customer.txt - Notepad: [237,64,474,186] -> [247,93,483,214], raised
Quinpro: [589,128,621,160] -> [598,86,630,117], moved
--
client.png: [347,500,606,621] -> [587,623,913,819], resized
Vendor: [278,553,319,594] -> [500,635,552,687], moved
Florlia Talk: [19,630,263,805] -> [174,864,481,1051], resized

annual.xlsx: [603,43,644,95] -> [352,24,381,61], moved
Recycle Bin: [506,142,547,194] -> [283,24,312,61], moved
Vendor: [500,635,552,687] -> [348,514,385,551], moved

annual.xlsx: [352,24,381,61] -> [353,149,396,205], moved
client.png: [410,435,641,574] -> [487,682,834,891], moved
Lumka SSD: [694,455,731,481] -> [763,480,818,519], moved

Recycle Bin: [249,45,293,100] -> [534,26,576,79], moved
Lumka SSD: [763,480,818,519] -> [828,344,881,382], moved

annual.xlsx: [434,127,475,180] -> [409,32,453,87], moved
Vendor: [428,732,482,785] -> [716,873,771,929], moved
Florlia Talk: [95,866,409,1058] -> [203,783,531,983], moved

→ Work task: Check each line of the data above, and please copy the ones in which the string "Vendor" occurs.

→ Task solution:
Vendor: [278,553,319,594] -> [500,635,552,687], moved
Vendor: [500,635,552,687] -> [348,514,385,551], moved
Vendor: [428,732,482,785] -> [716,873,771,929], moved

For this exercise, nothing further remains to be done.